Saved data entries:
— Start —
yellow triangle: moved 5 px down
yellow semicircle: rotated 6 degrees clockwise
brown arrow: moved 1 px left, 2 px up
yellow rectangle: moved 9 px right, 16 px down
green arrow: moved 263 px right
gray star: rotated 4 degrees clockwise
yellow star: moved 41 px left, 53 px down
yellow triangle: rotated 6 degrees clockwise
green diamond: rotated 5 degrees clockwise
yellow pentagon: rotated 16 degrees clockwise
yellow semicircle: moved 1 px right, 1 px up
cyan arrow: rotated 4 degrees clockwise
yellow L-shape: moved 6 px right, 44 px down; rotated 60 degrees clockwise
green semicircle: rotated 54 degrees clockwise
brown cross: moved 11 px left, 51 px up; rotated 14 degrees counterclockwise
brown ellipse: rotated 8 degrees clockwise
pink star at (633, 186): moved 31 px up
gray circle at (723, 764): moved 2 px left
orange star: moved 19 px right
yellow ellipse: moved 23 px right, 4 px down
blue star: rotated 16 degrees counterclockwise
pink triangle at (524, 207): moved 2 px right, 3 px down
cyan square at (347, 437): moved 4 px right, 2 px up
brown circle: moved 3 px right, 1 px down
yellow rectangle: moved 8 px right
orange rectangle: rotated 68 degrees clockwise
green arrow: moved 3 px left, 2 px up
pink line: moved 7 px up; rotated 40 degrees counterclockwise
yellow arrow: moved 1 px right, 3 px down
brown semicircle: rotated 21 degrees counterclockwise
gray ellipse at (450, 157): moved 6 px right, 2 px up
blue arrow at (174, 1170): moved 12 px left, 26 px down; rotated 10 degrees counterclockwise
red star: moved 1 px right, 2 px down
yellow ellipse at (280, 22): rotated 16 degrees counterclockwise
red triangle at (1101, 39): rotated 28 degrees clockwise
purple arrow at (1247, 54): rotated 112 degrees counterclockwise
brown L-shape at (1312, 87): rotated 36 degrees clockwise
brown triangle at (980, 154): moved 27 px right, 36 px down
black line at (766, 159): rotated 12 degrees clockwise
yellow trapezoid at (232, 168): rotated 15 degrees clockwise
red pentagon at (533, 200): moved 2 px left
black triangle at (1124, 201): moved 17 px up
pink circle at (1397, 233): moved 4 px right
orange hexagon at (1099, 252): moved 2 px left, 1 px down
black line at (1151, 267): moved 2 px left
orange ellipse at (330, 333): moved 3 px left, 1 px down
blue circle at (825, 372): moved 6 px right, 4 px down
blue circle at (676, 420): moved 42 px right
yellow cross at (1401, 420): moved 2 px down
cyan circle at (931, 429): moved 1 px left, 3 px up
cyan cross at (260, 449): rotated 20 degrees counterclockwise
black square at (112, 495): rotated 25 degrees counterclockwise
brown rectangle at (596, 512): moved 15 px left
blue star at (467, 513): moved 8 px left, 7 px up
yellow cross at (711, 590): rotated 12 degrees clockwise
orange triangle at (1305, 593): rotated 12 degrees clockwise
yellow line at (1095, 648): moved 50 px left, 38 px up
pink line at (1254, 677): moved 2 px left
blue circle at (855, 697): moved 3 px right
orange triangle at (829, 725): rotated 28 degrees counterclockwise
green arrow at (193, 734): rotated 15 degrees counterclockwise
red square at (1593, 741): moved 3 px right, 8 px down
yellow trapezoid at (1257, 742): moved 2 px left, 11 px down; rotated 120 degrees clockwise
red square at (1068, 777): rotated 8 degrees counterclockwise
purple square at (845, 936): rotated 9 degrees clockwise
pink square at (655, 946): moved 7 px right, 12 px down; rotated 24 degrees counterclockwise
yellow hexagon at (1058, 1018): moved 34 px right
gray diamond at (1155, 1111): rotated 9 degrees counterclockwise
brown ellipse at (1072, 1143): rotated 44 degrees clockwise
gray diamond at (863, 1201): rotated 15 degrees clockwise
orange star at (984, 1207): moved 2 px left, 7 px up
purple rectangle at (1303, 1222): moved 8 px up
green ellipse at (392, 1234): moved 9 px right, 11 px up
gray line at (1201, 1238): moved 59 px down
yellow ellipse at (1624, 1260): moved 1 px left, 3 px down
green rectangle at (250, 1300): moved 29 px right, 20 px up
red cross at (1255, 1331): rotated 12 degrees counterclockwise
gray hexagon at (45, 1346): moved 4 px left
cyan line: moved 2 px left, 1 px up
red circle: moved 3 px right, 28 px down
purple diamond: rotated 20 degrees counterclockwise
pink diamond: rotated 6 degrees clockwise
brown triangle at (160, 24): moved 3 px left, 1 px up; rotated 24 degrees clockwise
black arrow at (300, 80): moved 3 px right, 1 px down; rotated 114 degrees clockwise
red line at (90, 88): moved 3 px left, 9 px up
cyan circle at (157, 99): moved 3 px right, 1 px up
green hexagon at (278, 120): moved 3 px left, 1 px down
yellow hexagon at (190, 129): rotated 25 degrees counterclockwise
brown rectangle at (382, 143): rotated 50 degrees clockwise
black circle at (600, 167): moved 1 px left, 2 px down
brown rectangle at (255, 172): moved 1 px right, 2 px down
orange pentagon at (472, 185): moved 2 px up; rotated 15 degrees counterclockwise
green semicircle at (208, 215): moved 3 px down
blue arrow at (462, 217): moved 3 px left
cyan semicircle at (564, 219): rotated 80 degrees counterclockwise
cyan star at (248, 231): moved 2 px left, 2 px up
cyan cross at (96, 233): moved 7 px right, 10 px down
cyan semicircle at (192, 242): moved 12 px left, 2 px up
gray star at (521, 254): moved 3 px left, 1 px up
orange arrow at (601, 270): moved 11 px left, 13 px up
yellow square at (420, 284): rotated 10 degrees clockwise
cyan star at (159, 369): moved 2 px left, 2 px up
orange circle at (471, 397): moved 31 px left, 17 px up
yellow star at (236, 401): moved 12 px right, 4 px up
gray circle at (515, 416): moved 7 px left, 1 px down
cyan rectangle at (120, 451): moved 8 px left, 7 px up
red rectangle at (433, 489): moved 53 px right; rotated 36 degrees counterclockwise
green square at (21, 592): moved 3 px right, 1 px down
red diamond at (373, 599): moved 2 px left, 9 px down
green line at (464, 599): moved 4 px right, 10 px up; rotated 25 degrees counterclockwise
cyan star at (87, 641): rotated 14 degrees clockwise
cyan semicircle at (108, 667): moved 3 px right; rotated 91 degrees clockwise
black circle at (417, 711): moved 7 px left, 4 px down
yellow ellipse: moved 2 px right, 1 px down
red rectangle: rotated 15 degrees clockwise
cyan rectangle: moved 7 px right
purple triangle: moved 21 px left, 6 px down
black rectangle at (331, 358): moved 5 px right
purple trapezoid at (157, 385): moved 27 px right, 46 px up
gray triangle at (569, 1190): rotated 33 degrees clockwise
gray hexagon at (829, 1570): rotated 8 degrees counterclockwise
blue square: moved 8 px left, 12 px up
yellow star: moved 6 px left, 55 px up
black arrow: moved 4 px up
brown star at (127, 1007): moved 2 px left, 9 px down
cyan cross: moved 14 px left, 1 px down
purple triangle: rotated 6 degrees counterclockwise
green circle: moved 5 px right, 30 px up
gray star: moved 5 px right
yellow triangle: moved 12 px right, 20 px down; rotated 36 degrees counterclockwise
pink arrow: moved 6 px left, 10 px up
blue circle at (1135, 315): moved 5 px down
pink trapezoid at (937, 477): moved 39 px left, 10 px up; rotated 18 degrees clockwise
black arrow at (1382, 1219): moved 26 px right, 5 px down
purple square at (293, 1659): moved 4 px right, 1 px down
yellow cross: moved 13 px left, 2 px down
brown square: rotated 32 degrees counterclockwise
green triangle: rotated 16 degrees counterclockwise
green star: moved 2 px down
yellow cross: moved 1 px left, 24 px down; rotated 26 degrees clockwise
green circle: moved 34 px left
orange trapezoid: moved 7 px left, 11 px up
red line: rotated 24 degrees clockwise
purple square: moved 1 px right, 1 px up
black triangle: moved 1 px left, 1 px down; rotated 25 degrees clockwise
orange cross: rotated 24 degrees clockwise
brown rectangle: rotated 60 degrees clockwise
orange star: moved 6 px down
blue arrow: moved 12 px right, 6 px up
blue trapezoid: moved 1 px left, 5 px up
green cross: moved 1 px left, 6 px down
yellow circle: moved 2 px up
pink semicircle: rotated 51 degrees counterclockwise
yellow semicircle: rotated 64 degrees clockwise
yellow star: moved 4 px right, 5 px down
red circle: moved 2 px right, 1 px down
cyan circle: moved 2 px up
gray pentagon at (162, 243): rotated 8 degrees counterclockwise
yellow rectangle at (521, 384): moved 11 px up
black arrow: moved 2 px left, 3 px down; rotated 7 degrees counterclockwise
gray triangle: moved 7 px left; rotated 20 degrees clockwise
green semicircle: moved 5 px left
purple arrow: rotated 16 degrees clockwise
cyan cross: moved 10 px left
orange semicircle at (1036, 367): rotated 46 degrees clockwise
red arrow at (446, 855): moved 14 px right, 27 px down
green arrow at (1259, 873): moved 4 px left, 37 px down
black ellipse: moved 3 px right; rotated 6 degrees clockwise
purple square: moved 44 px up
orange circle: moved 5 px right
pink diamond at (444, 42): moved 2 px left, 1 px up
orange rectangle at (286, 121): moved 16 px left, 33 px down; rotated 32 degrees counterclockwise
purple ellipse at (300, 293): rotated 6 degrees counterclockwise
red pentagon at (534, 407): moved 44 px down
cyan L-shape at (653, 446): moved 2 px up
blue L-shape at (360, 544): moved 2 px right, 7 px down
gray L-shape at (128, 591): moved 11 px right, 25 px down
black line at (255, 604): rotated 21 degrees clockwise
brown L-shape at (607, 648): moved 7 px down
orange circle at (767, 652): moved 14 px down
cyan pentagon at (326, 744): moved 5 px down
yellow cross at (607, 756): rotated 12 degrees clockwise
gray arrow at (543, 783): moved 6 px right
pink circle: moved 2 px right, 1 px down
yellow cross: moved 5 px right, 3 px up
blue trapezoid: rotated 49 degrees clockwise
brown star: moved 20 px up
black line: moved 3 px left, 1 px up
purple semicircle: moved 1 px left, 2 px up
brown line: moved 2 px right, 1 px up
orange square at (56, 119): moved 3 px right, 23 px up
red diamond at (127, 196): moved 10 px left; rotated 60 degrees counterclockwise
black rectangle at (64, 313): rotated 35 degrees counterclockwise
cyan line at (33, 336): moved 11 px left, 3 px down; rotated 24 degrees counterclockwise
— End —
Written instruction ▸ Can you render the rows as a numbered list, starting at the first row and ending with the line containing "yellow ellipse: moved 23 px right, 4 px down", both included and blank lines omitted?

Completed task ▸
1. yellow triangle: moved 5 px down
2. yellow semicircle: rotated 6 degrees clockwise
3. brown arrow: moved 1 px left, 2 px up
4. yellow rectangle: moved 9 px right, 16 px down
5. green arrow: moved 263 px right
6. gray star: rotated 4 degrees clockwise
7. yellow star: moved 41 px left, 53 px down
8. yellow triangle: rotated 6 degrees clockwise
9. green diamond: rotated 5 degrees clockwise
10. yellow pentagon: rotated 16 degrees clockwise
11. yellow semicircle: moved 1 px right, 1 px up
12. cyan arrow: rotated 4 degrees clockwise
13. yellow L-shape: moved 6 px right, 44 px down; rotated 60 degrees clockwise
14. green semicircle: rotated 54 degrees clockwise
15. brown cross: moved 11 px left, 51 px up; rotated 14 degrees counterclockwise
16. brown ellipse: rotated 8 degrees clockwise
17. pink star at (633, 186): moved 31 px up
18. gray circle at (723, 764): moved 2 px left
19. orange star: moved 19 px right
20. yellow ellipse: moved 23 px right, 4 px down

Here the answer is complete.